*WHAT YOU ARE ASKED TO DO*:
Look through the data that follows and work out how many lines contain the string "AGND". Nothing but that number should be given.
>>
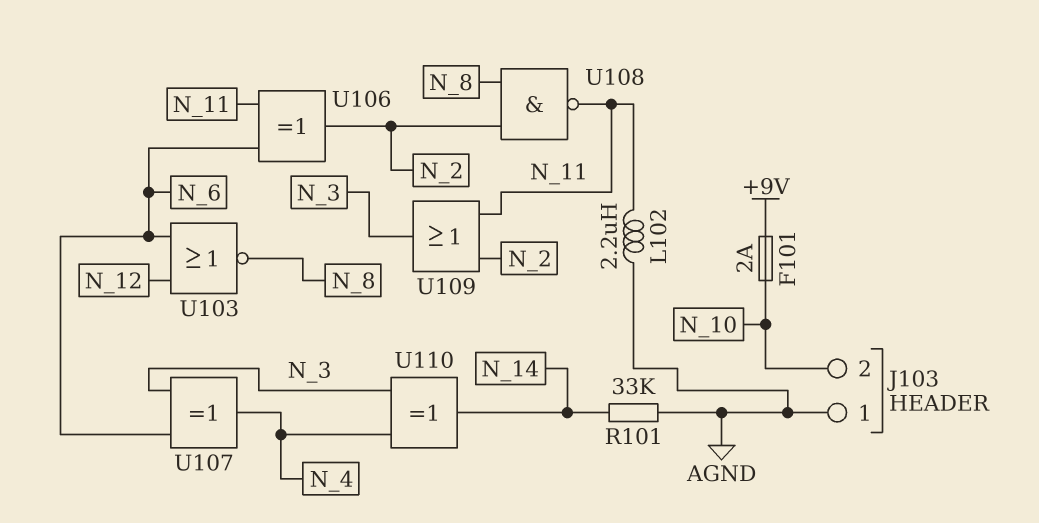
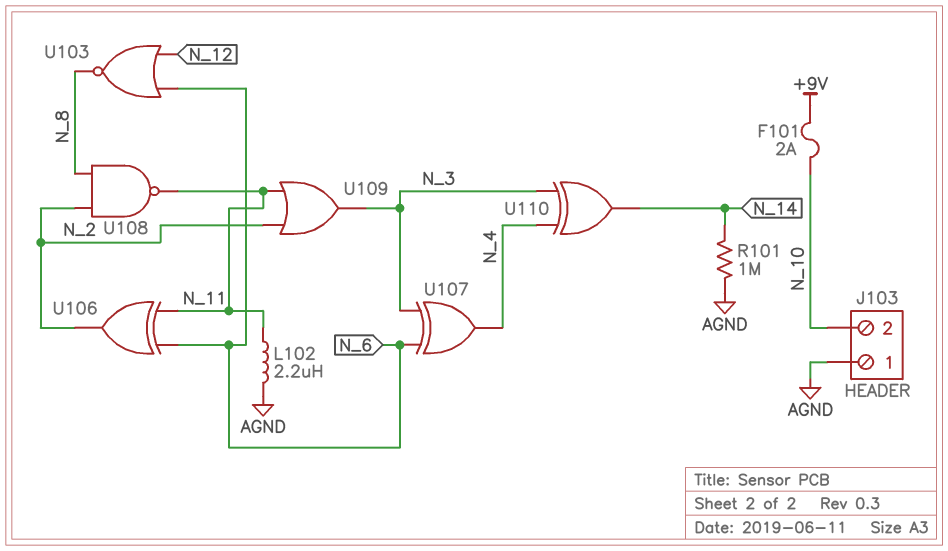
R101: 33k (AGND, N_14) -> 1M (AGND, N_14)

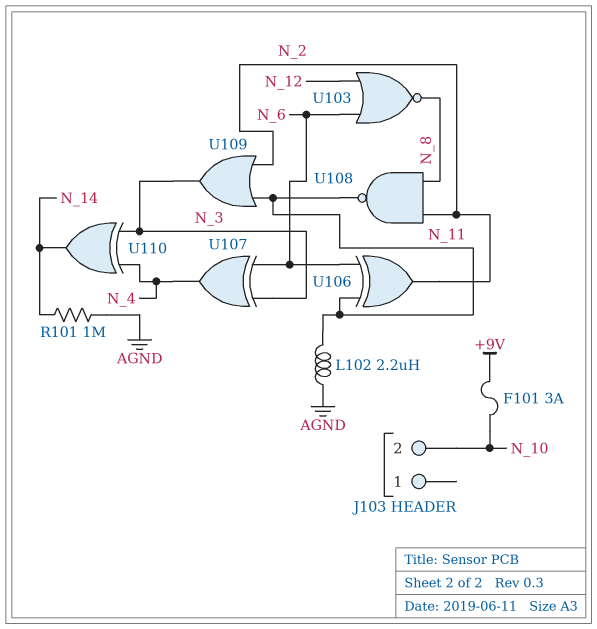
F101: 2A (+9V, N_10) -> 3A (+9V, N_10)
J103 pin 1: AGND -> none

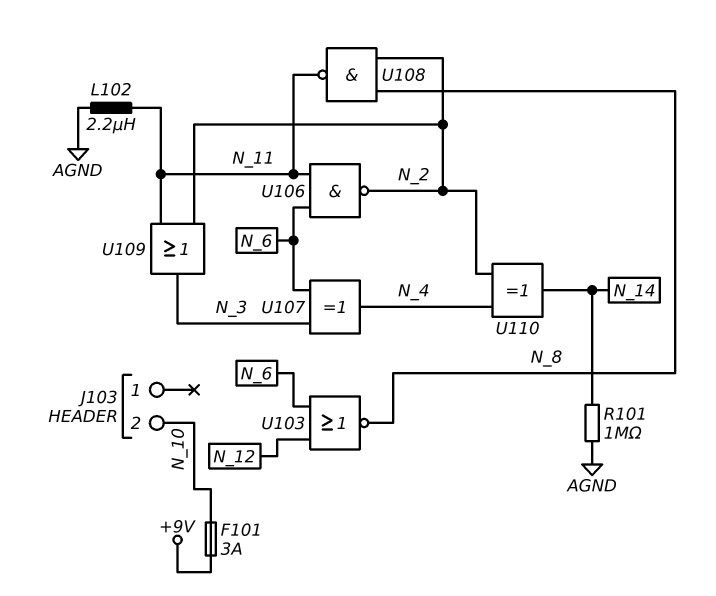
U106: XOR (in N_6, in N_11, out N_2) -> NAND (in N_6, in N_11, out N_2)
U110: XOR (in N_3, in N_4, out N_14) -> XOR (in N_2, in N_4, out N_14)

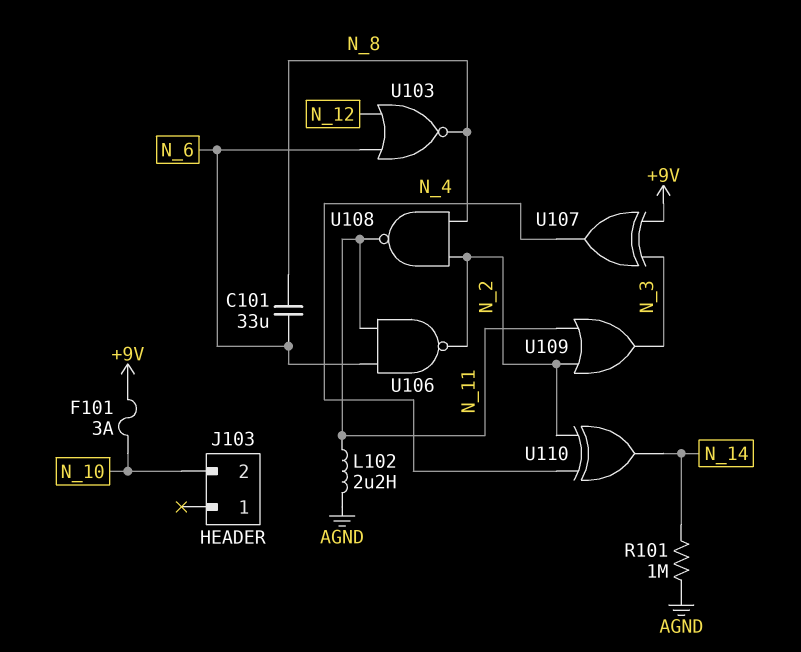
C101: none -> 33uF (N_6, N_8)
U107: XOR (in N_3, in N_6, out N_4) -> XOR (in +9V, in N_3, out N_4)

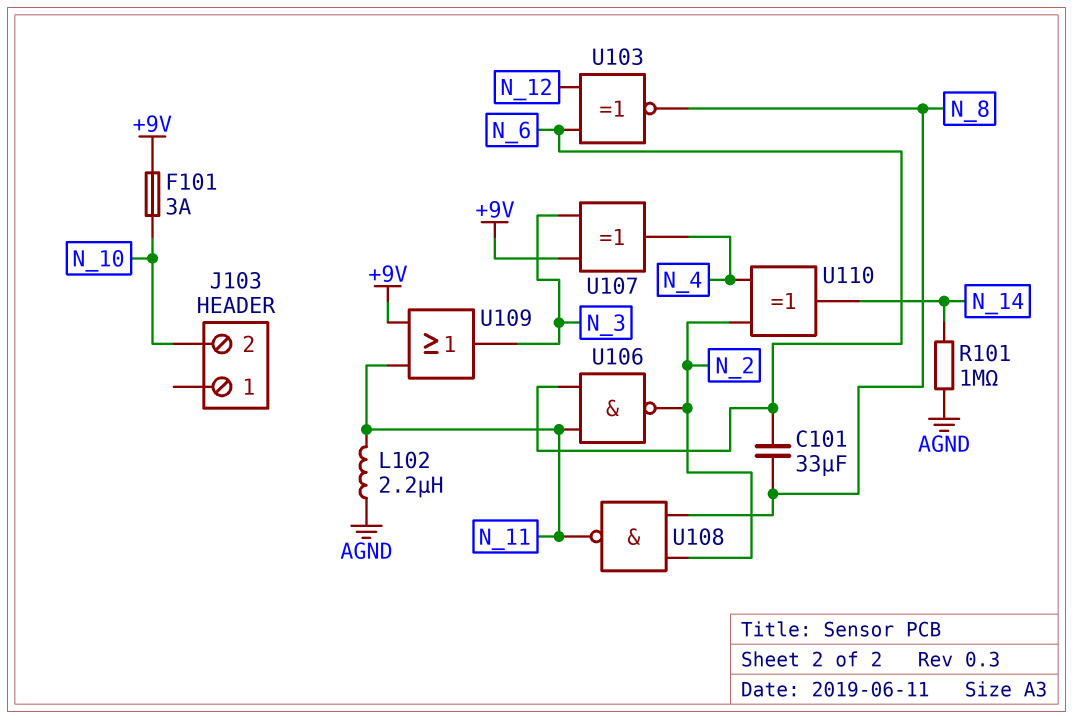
U103: NOR (in N_6, in N_12, out N_8) -> XNOR (in N_6, in N_12, out N_8)
U109: OR (in N_2, in N_11, out N_3) -> OR (in +9V, in N_11, out N_3)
<<
*EXPECTED ANSWER*:
2